* _WHAT NEEDS TO BE DONE_
Leave out all lines before the one containing "R6: 27k (+9V, U3/RA2) -> 27k (COM, U3/RA1)", and copy that line and all the rest below it exactly.
··········
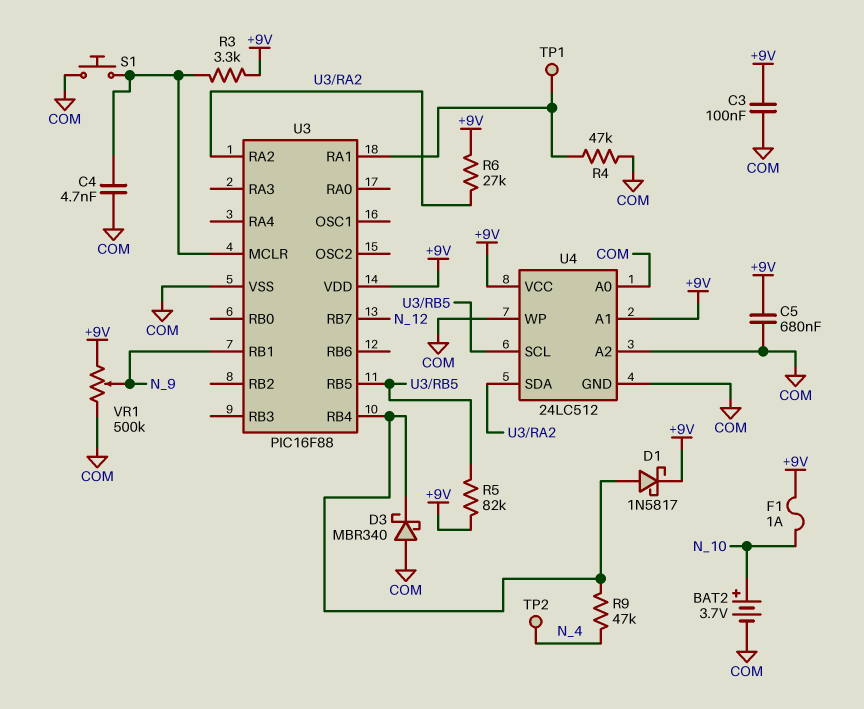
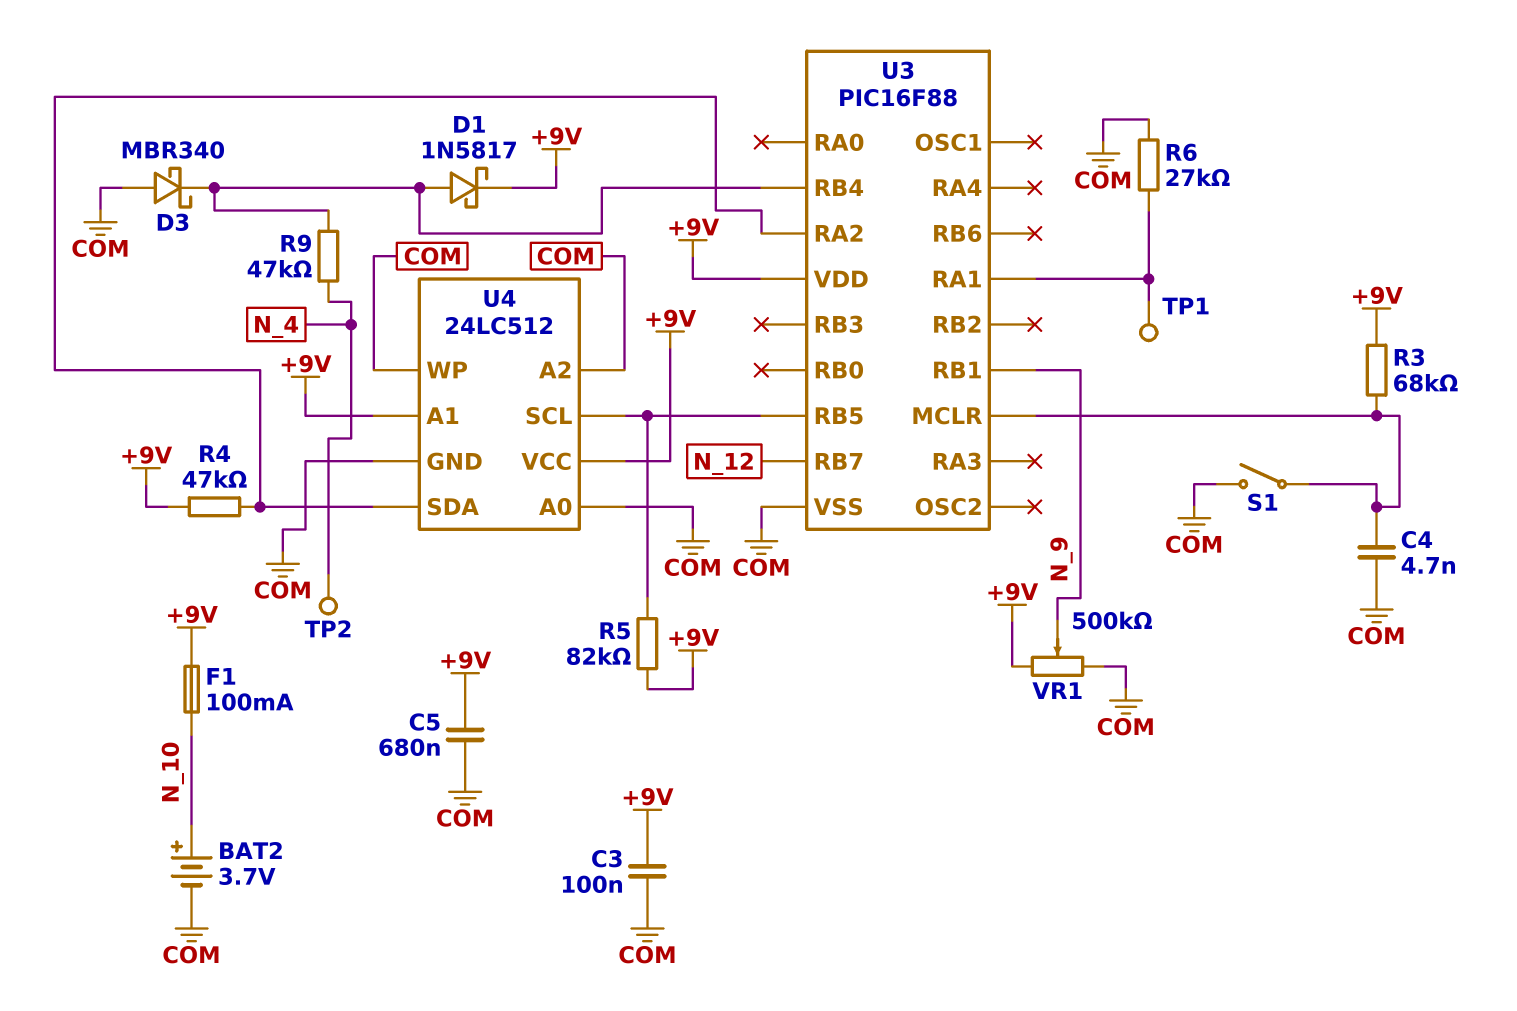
F1: 1A (+9V, N_10) -> 100mA (+9V, N_10)
R3: 3.3k (+9V, U3/MCLR) -> 68k (+9V, U3/MCLR)
R4: 47k (COM, U3/RA1) -> 47k (+9V, U3/RA2)
R6: 27k (+9V, U3/RA2) -> 27k (COM, U3/RA1)
S1: button (COM, U3/MCLR) -> switch (COM, U3/MCLR)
··········
* _RESPONSE TO THIS EXERCISE_
R6: 27k (+9V, U3/RA2) -> 27k (COM, U3/RA1)
S1: button (COM, U3/MCLR) -> switch (COM, U3/MCLR)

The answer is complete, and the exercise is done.